*REQUIRED WORK*: For the word "plus", determine how many lines of the entries below contain it, and give only that number.

*EXERCISE MATERIAL*:
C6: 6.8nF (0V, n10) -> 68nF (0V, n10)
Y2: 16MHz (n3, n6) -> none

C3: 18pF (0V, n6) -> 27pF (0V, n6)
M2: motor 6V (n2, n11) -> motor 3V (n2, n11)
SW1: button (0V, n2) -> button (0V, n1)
---
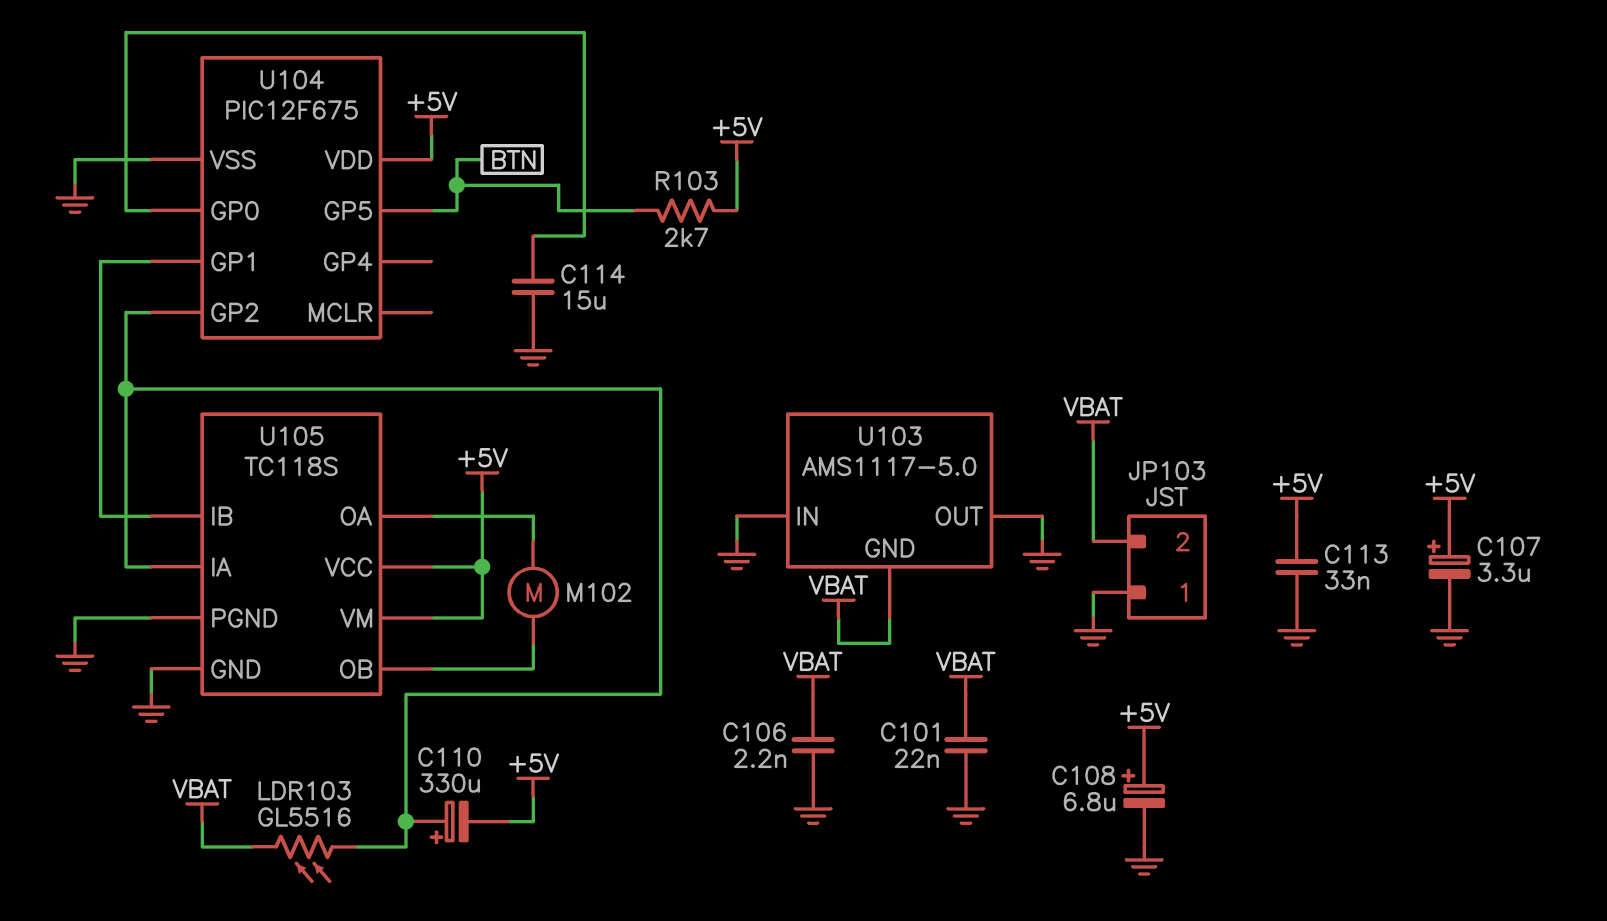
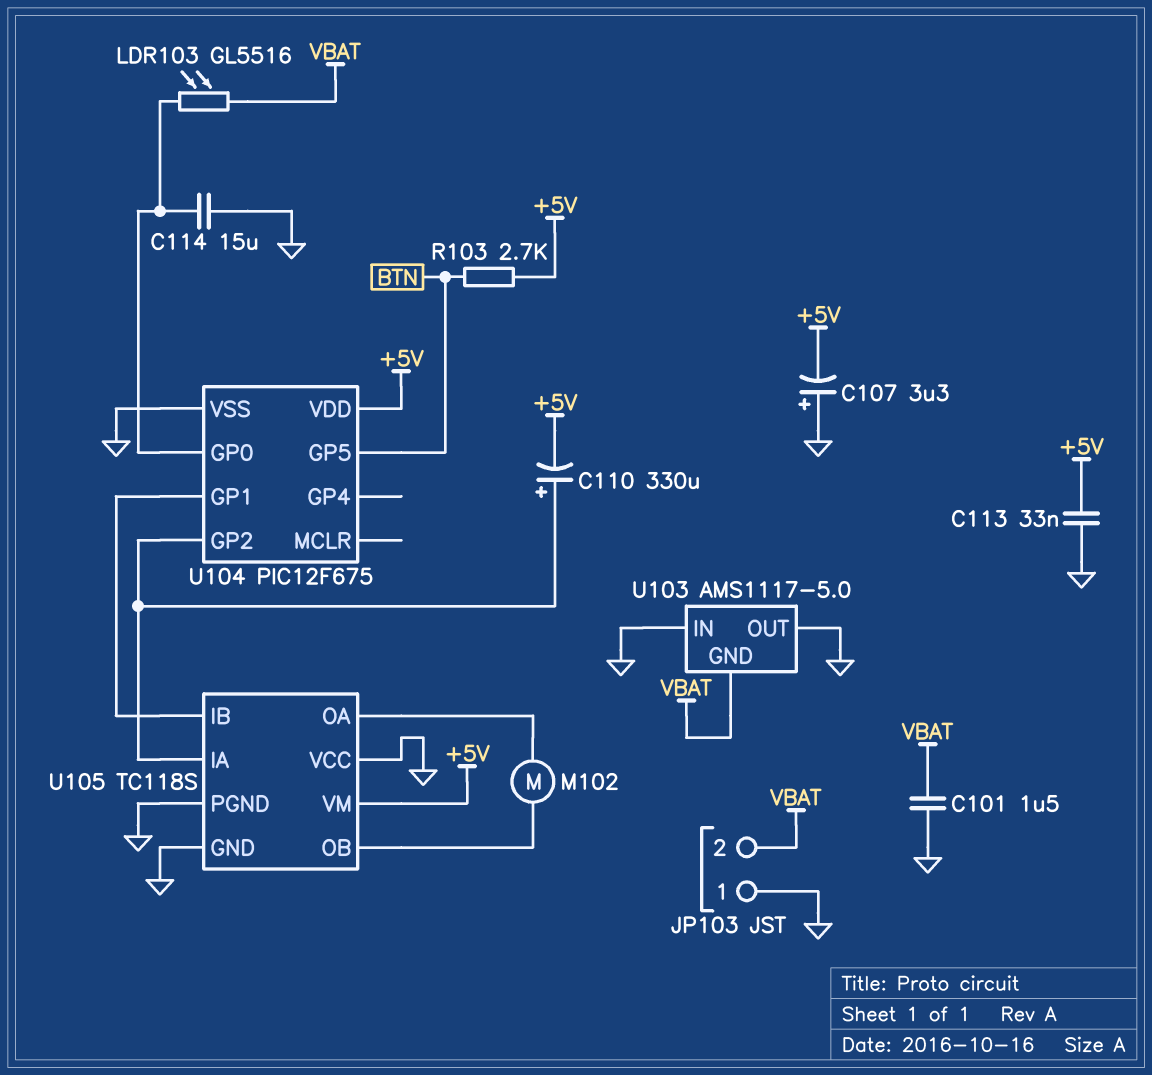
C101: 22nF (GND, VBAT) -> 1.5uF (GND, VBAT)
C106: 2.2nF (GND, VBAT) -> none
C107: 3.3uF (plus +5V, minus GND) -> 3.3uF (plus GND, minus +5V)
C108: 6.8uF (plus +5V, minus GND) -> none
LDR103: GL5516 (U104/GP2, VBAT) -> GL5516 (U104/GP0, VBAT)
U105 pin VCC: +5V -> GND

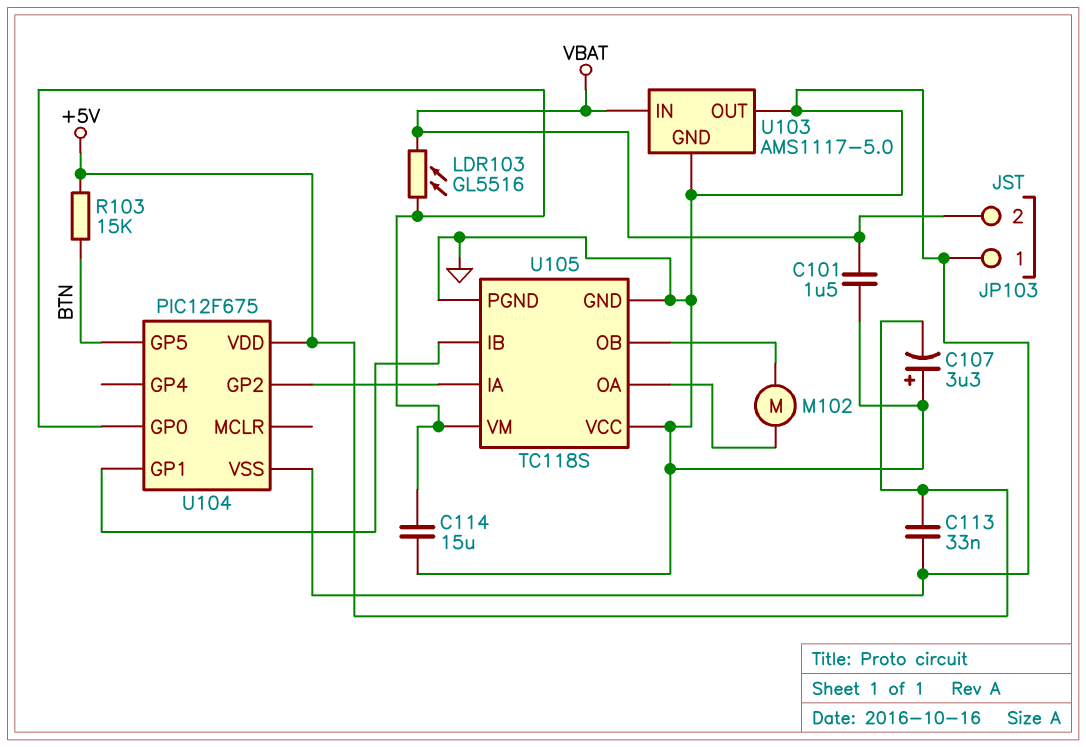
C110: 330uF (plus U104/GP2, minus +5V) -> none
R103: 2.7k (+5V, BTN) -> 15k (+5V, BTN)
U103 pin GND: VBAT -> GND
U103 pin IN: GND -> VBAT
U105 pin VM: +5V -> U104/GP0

*SOLUTION BELOW*: 3